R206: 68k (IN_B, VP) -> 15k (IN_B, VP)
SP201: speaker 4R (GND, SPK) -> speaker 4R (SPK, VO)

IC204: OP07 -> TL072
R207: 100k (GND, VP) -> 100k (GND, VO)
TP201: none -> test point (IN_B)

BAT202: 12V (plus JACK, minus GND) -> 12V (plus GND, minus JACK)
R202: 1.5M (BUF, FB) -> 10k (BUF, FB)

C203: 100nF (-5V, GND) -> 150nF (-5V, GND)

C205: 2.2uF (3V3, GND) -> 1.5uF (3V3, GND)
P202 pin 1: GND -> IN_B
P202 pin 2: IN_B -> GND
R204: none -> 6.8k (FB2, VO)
──────────────────────────────
Retype the entries shown above. Keep every word exactly as it is.

R206: 68k (IN_B, VP) -> 15k (IN_B, VP)
SP201: speaker 4R (GND, SPK) -> speaker 4R (SPK, VO)

IC204: OP07 -> TL072
R207: 100k (GND, VP) -> 100k (GND, VO)
TP201: none -> test point (IN_B)

BAT202: 12V (plus JACK, minus GND) -> 12V (plus GND, minus JACK)
R202: 1.5M (BUF, FB) -> 10k (BUF, FB)

C203: 100nF (-5V, GND) -> 150nF (-5V, GND)

C205: 2.2uF (3V3, GND) -> 1.5uF (3V3, GND)
P202 pin 1: GND -> IN_B
P202 pin 2: IN_B -> GND
R204: none -> 6.8k (FB2, VO)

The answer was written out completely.